Colored item counts:
_____

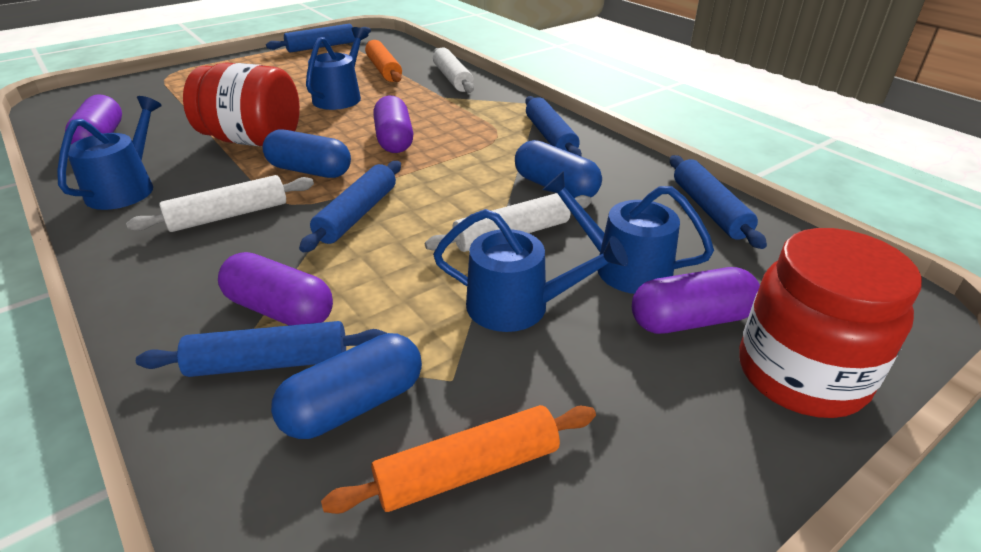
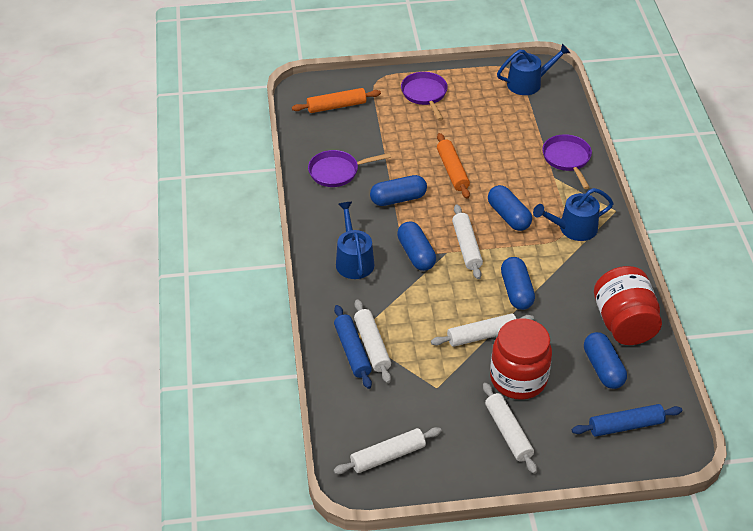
blue capsule: [262,130,351,178] [271,333,422,439] [515,140,602,198] = 3 -> [370,175,427,206] [397,221,436,271] [488,185,532,231] [501,257,535,310] [584,332,627,389] = 5
blue rolling pin: [136,321,387,377] [266,24,371,53] [299,161,401,252] [525,96,582,156] [670,155,767,249] = 5 -> [334,305,372,389] [572,404,682,436] = 2
blue watering can: [57,96,161,210] [306,27,368,110] [433,209,628,332] [543,171,714,294] = 4 -> [336,202,374,279] [497,44,570,95] [533,188,614,241] = 3
purple capsule: [65,94,122,144] [218,252,333,325] [373,96,413,153] [632,267,760,334] = 4 -> none = 0
purple pan: none = 0 -> [308,150,391,187] [401,72,448,121] [542,134,592,189] = 3
white rolling pin: [126,175,314,232] [425,193,592,252] [433,48,474,93] = 3 -> [333,427,442,474] [354,300,391,383] [431,313,534,347] [452,205,483,279] [483,383,537,474] = 5

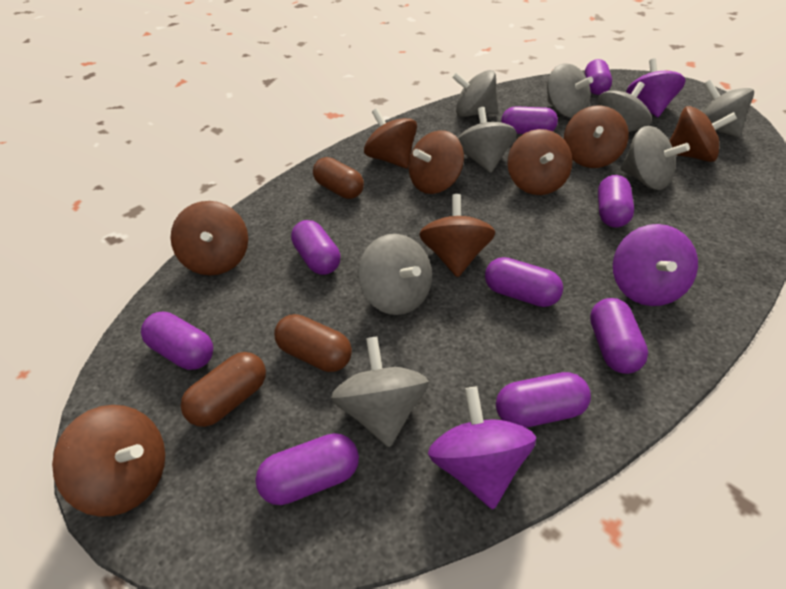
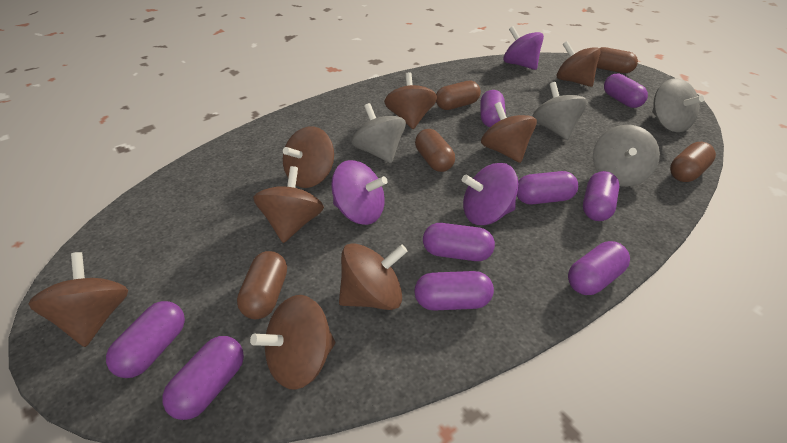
brown capsule: [181,352,266,427] [274,314,352,372] [313,157,364,199] = 3 -> [237,251,287,319] [415,129,455,172] [436,80,481,110] [597,47,638,73] [670,142,716,182] = 5
grey spinning top: [331,336,429,448] [359,234,432,315] [452,70,498,117] [458,107,517,173] [547,63,593,117] [598,82,652,132] [621,126,690,190] [700,79,754,137] = 8 -> [351,103,406,163] [533,82,588,140] [593,125,660,187] [652,78,704,132] = 4

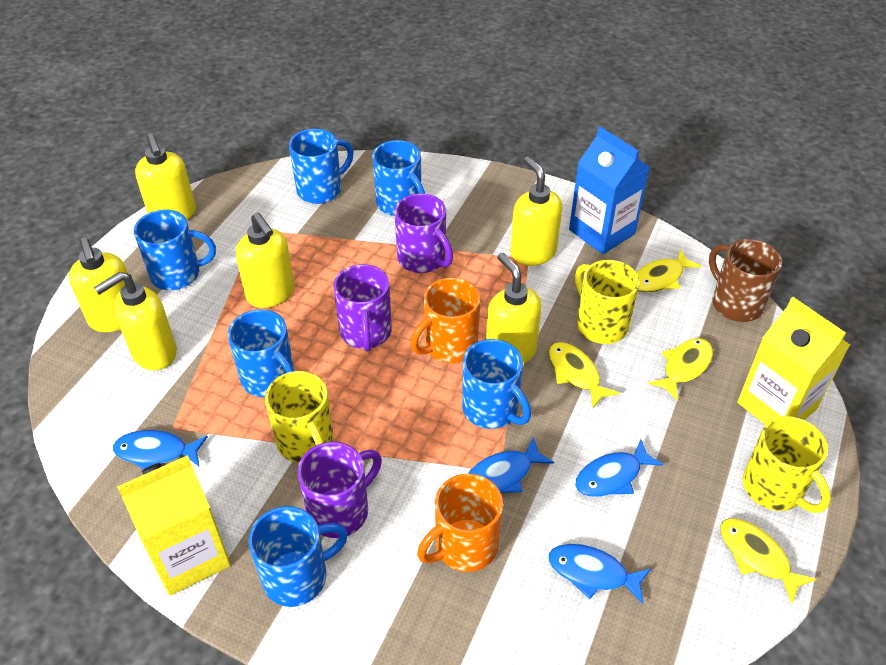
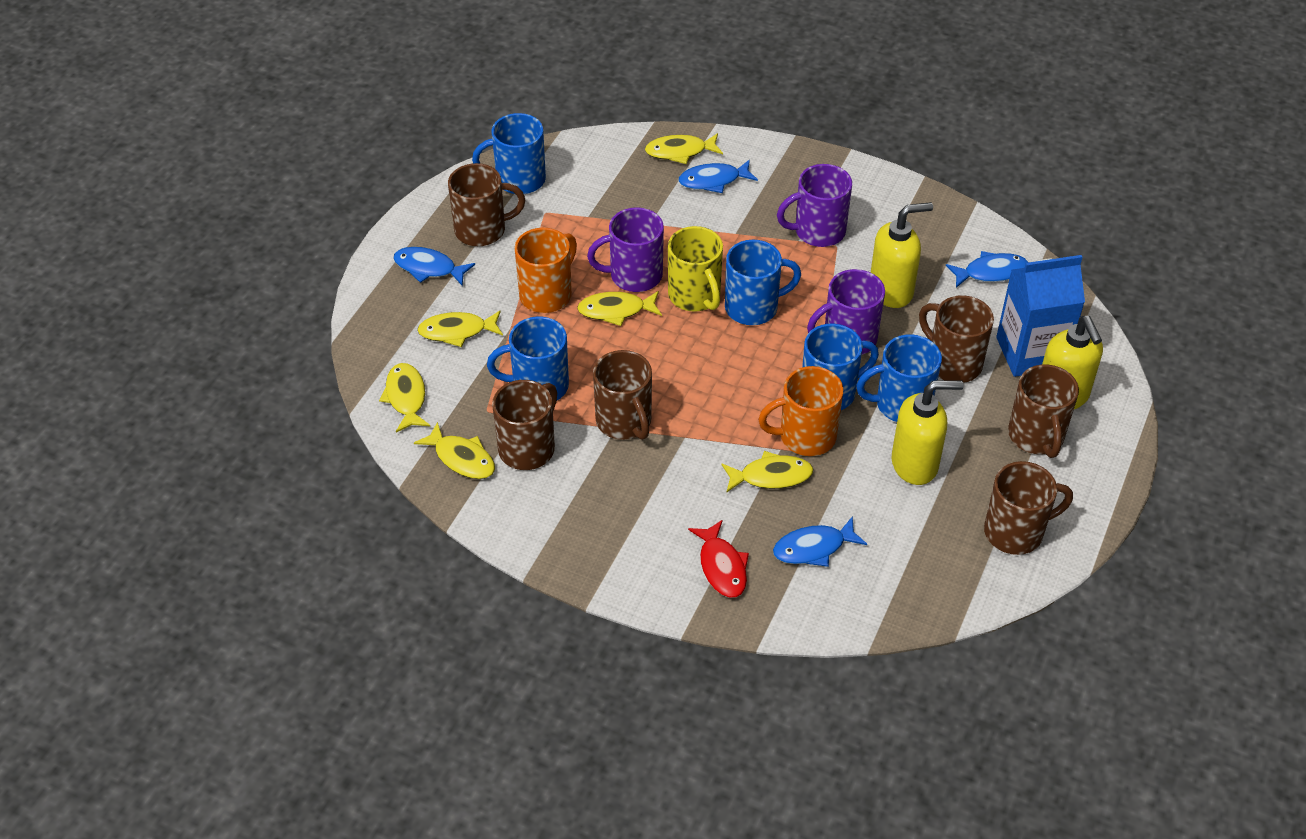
blue mug: [134,210,216,290] [228,309,294,397] [249,506,348,607] [289,129,354,204] [372,140,425,216] [462,339,531,429] = 6 -> [472,113,546,194] [487,316,569,400] [725,240,801,325] [802,323,879,410] [856,334,942,422] = 5
brown mug: [709,239,782,322] = 1 -> [448,163,525,246] [492,380,557,470] [593,350,652,440] [919,295,994,383] [984,461,1073,555] [1008,364,1079,458] = 6
red fish: none = 0 -> [688,520,749,598] = 1
yellow carton: [117,455,231,596] [737,297,850,425] = 2 -> none = 0
yellow fish: [549,342,619,408] [637,249,702,292] [648,338,713,401] [720,518,816,603] = 4 -> [379,363,430,432] [414,422,495,479] [417,311,503,347] [577,291,662,326] [645,133,723,164] [721,451,813,493] = 6
yellow mug: [265,371,334,463] [575,260,640,344] [743,416,831,513] = 3 -> [668,226,723,312] = 1
yellow soap dispenser: [69,237,128,332] [94,272,177,370] [135,134,196,220] [236,212,295,308] [486,253,542,364] [510,156,562,266] = 6 -> [871,202,933,308] [892,380,964,485] [1042,316,1103,409] = 3

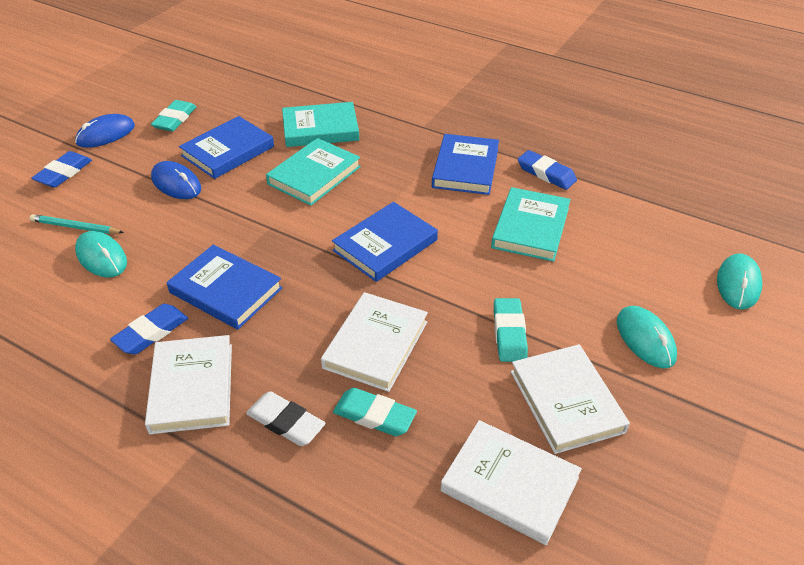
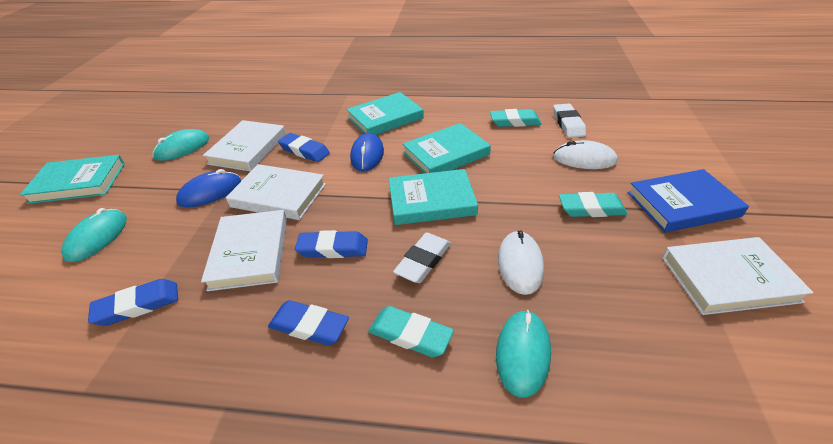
blue book: [167,244,283,330] [179,116,274,179] [332,202,438,282] [432,134,499,195] = 4 -> [627,169,749,232] = 1
blue eraser: [31,151,92,188] [110,304,188,354] [518,150,577,190] = 3 -> [88,279,178,326] [268,300,349,345] [278,133,330,162] [295,230,368,258] = 4
turquoise book: [266,138,361,206] [282,102,359,147] [491,187,571,262] = 3 -> [20,155,125,204] [346,92,424,135] [389,169,478,225] [402,123,491,173] = 4
turquoise pencil: [30,214,124,234] = 1 -> none = 0
white eraser: [246,391,326,446] = 1 -> [393,233,451,283] [553,104,586,138] = 2
white mouse: none = 0 -> [498,230,544,295] [553,140,618,169] = 2

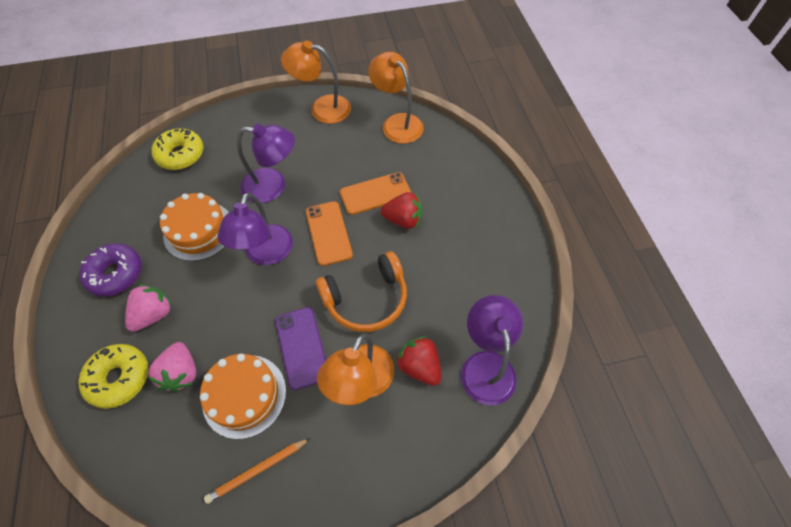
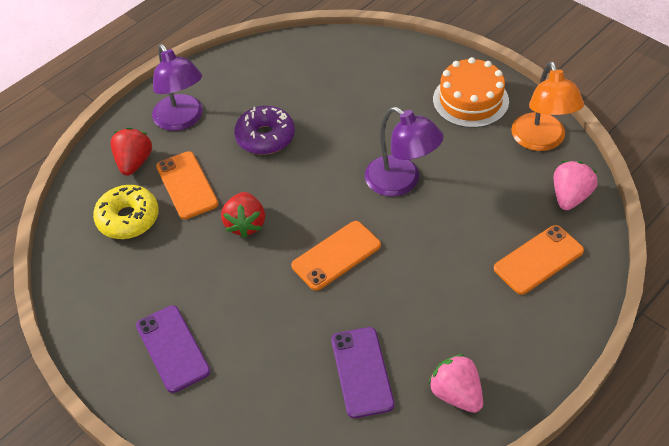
orange cake: [160,193,229,261] [200,354,286,439] = 2 -> [433,57,509,128] = 1
orange headphones: [316,251,407,332] = 1 -> none = 0
orange lamp: [281,41,351,124] [317,334,394,405] [368,52,424,144] = 3 -> [511,61,584,151] = 1
orange pencil: [204,438,310,504] = 1 -> none = 0
orange phone: [306,201,353,266] [340,172,411,215] = 2 -> [156,151,218,219] [291,221,381,291] [494,225,584,295] = 3
purple lamp: [217,193,293,265] [237,124,295,203] [461,295,524,406] = 3 -> [152,44,203,131] [365,107,444,196] = 2
purple phone: [275,307,326,390] = 1 -> [136,305,211,393] [331,327,394,418] = 2
yellow donut: [78,344,148,409] [151,128,203,170] = 2 -> [93,185,159,239] = 1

_____

▶ TASK GOAL: All that belongs in your answer is the stretch of entries above from the line with "red fish: none = 0 -> [688,520,749,598] = 1" through the line with "yellow mug: [265,371,334,463]", printed exactly.

▶ RESULT OF THE EXERCISE:
red fish: none = 0 -> [688,520,749,598] = 1
yellow carton: [117,455,231,596] [737,297,850,425] = 2 -> none = 0
yellow fish: [549,342,619,408] [637,249,702,292] [648,338,713,401] [720,518,816,603] = 4 -> [379,363,430,432] [414,422,495,479] [417,311,503,347] [577,291,662,326] [645,133,723,164] [721,451,813,493] = 6
yellow mug: [265,371,334,463] [575,260,640,344] [743,416,831,513] = 3 -> [668,226,723,312] = 1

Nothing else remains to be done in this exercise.